▶ **Task to carry out**: The records below hold a stretch from the line with "white spoon: 4 -> 2" through the line with "green apple: 4 -> 3"; return exactly those lines, ends included, and nothing more.

▶ **Information**:
---------------

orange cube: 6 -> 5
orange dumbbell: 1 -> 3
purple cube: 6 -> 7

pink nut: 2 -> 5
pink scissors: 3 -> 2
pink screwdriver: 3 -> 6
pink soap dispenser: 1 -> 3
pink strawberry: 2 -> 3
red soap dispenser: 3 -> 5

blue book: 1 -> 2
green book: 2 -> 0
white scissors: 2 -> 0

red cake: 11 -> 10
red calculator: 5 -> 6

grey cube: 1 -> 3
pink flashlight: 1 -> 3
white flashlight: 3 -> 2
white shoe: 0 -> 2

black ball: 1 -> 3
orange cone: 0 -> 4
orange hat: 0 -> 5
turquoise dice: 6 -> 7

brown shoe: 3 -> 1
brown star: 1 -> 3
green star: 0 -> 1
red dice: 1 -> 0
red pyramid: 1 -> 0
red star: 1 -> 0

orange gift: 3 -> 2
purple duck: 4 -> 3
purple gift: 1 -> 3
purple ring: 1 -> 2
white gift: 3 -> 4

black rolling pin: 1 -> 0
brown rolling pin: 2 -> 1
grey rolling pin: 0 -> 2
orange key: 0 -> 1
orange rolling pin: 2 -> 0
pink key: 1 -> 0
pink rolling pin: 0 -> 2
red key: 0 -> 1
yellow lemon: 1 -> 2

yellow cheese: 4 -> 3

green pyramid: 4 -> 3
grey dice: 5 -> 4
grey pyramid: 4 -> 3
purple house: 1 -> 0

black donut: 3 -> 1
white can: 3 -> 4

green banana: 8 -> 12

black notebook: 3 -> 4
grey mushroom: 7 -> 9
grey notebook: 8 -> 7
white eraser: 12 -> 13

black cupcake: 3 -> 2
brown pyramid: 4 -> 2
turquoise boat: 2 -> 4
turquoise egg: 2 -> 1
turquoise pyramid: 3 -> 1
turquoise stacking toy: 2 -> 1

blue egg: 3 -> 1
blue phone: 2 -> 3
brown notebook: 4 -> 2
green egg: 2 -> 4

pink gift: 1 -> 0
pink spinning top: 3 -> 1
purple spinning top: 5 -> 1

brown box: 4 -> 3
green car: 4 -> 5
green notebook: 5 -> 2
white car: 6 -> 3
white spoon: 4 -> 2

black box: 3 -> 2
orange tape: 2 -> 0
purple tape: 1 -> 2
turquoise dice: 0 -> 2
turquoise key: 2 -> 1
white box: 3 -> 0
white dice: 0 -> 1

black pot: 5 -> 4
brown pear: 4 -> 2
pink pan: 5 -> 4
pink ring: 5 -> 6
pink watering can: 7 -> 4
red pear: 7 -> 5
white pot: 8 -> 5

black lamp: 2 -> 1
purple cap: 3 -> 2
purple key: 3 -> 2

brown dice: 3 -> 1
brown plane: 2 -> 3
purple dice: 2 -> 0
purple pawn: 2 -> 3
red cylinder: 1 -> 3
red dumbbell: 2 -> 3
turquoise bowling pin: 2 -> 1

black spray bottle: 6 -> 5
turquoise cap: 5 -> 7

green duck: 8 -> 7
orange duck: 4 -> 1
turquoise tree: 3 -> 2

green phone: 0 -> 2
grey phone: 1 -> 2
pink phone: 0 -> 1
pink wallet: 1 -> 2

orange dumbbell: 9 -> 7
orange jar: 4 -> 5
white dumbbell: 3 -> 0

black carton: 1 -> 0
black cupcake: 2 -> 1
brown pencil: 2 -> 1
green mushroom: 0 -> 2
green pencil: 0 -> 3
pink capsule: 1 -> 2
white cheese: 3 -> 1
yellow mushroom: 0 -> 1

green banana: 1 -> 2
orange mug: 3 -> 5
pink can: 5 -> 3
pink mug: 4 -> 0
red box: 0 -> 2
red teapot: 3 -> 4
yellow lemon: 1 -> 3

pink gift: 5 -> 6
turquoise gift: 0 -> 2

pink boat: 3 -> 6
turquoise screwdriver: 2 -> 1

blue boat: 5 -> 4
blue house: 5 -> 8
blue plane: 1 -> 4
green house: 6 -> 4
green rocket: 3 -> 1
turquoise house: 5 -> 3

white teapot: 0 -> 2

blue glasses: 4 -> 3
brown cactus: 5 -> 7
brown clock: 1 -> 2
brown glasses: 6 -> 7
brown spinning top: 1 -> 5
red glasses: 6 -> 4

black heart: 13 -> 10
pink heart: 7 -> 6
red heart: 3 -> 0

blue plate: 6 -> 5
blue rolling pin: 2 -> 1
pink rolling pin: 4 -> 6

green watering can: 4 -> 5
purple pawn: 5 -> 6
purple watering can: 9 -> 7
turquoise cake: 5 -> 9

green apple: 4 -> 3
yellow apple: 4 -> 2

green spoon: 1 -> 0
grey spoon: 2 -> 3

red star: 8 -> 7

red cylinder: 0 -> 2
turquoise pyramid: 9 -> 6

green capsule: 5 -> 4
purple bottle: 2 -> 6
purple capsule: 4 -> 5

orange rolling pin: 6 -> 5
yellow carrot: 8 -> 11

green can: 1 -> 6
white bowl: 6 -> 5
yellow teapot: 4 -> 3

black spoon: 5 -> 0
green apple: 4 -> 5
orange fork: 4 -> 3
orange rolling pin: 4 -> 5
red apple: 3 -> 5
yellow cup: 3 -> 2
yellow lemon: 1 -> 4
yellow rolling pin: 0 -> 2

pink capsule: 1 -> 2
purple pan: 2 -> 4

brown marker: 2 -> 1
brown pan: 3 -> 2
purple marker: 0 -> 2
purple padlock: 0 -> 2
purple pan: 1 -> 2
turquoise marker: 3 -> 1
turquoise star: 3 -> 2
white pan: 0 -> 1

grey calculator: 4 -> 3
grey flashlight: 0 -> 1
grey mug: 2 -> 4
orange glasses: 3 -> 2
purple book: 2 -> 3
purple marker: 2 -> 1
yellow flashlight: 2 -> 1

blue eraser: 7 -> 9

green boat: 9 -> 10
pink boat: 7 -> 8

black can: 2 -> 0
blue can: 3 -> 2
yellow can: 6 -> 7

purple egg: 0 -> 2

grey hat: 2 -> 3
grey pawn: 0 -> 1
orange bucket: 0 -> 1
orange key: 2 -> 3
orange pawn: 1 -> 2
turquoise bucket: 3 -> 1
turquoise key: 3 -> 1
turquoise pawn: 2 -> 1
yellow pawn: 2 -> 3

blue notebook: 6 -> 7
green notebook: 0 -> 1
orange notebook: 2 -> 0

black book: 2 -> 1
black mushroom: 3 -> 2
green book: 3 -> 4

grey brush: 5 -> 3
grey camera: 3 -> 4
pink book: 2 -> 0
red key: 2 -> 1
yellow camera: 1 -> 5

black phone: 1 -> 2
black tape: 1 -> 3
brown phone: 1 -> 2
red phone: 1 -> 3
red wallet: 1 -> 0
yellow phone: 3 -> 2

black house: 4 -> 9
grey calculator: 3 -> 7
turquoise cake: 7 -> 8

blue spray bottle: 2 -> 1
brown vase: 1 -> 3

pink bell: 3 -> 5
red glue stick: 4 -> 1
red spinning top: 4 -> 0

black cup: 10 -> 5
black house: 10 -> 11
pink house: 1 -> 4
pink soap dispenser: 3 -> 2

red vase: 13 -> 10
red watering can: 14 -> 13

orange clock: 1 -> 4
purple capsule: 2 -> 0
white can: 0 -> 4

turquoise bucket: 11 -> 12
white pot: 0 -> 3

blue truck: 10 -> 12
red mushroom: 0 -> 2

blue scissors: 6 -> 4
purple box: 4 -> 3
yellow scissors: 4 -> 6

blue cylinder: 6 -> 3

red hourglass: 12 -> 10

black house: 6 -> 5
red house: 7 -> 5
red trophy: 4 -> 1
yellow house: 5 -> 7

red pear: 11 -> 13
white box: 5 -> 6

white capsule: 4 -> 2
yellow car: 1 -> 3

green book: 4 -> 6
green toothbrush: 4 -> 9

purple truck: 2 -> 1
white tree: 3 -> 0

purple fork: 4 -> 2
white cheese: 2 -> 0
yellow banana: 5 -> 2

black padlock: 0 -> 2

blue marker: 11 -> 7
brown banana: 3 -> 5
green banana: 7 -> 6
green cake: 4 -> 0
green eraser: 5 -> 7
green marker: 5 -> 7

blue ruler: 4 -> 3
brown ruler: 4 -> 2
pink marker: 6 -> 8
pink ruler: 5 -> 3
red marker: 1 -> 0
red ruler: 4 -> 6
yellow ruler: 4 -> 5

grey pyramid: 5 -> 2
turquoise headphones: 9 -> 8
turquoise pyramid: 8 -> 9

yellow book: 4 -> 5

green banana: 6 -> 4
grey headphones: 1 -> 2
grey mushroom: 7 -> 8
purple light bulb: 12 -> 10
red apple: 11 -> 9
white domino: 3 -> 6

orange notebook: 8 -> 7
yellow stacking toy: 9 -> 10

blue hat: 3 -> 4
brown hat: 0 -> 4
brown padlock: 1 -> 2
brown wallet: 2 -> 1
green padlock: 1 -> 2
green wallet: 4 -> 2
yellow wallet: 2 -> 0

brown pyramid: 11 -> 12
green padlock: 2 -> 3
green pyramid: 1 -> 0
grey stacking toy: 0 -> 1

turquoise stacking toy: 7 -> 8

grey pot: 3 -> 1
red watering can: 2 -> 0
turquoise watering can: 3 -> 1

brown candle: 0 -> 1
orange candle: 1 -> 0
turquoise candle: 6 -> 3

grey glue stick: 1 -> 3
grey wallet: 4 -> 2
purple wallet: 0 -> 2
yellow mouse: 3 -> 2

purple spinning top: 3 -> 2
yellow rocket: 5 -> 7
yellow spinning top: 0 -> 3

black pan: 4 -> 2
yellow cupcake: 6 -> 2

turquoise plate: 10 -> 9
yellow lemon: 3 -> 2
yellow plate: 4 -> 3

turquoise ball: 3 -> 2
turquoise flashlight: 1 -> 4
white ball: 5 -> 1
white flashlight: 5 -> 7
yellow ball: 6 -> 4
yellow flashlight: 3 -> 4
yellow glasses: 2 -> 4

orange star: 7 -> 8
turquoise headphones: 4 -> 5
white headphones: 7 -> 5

---------------

▶ **The answer**:
white spoon: 4 -> 2

black box: 3 -> 2
orange tape: 2 -> 0
purple tape: 1 -> 2
turquoise dice: 0 -> 2
turquoise key: 2 -> 1
white box: 3 -> 0
white dice: 0 -> 1

black pot: 5 -> 4
brown pear: 4 -> 2
pink pan: 5 -> 4
pink ring: 5 -> 6
pink watering can: 7 -> 4
red pear: 7 -> 5
white pot: 8 -> 5

black lamp: 2 -> 1
purple cap: 3 -> 2
purple key: 3 -> 2

brown dice: 3 -> 1
brown plane: 2 -> 3
purple dice: 2 -> 0
purple pawn: 2 -> 3
red cylinder: 1 -> 3
red dumbbell: 2 -> 3
turquoise bowling pin: 2 -> 1

black spray bottle: 6 -> 5
turquoise cap: 5 -> 7

green duck: 8 -> 7
orange duck: 4 -> 1
turquoise tree: 3 -> 2

green phone: 0 -> 2
grey phone: 1 -> 2
pink phone: 0 -> 1
pink wallet: 1 -> 2

orange dumbbell: 9 -> 7
orange jar: 4 -> 5
white dumbbell: 3 -> 0

black carton: 1 -> 0
black cupcake: 2 -> 1
brown pencil: 2 -> 1
green mushroom: 0 -> 2
green pencil: 0 -> 3
pink capsule: 1 -> 2
white cheese: 3 -> 1
yellow mushroom: 0 -> 1

green banana: 1 -> 2
orange mug: 3 -> 5
pink can: 5 -> 3
pink mug: 4 -> 0
red box: 0 -> 2
red teapot: 3 -> 4
yellow lemon: 1 -> 3

pink gift: 5 -> 6
turquoise gift: 0 -> 2

pink boat: 3 -> 6
turquoise screwdriver: 2 -> 1

blue boat: 5 -> 4
blue house: 5 -> 8
blue plane: 1 -> 4
green house: 6 -> 4
green rocket: 3 -> 1
turquoise house: 5 -> 3

white teapot: 0 -> 2

blue glasses: 4 -> 3
brown cactus: 5 -> 7
brown clock: 1 -> 2
brown glasses: 6 -> 7
brown spinning top: 1 -> 5
red glasses: 6 -> 4

black heart: 13 -> 10
pink heart: 7 -> 6
red heart: 3 -> 0

blue plate: 6 -> 5
blue rolling pin: 2 -> 1
pink rolling pin: 4 -> 6

green watering can: 4 -> 5
purple pawn: 5 -> 6
purple watering can: 9 -> 7
turquoise cake: 5 -> 9

green apple: 4 -> 3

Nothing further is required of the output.